• Task instructions
Using the data below, show every line where the word "domino" occurs.

(Coordinate-based change listings)
"""

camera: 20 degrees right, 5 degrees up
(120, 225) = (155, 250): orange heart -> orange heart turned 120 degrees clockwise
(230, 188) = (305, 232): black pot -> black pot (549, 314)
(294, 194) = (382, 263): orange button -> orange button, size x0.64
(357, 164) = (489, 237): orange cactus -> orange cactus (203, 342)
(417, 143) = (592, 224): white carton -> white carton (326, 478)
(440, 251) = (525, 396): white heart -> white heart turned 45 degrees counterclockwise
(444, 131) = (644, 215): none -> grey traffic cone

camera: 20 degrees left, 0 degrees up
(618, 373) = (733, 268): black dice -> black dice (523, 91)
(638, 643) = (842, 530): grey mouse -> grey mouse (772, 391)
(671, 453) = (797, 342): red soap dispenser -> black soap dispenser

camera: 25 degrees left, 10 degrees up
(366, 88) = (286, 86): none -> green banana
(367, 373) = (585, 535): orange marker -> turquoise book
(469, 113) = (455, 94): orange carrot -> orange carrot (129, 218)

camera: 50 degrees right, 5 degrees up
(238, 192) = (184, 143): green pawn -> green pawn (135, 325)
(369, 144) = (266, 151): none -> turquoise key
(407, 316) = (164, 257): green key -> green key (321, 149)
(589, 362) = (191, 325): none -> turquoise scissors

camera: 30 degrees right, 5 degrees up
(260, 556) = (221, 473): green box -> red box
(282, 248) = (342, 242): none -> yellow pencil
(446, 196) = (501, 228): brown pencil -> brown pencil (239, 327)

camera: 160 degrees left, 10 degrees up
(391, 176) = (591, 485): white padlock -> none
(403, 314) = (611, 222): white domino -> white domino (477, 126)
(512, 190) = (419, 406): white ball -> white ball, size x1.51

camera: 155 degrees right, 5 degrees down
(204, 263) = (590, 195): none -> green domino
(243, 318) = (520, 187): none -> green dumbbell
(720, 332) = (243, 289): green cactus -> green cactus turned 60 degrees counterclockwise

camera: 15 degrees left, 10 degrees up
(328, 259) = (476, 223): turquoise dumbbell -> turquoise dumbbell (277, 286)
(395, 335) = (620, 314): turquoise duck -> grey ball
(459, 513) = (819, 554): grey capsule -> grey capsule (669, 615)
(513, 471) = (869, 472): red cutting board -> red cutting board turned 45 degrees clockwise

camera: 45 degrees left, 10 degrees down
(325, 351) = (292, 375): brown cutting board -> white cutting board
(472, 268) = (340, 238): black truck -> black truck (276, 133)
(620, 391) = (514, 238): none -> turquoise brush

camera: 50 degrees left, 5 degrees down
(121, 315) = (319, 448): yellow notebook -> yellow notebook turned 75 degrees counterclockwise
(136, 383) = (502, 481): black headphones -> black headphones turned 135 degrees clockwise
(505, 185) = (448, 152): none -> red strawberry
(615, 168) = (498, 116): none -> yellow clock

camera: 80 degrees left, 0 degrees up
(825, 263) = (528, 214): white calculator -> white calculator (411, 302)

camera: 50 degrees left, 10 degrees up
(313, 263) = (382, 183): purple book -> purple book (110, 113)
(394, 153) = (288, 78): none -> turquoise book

"""

• Solution for this task
(403, 314) = (611, 222): white domino -> white domino (477, 126)
(204, 263) = (590, 195): none -> green domino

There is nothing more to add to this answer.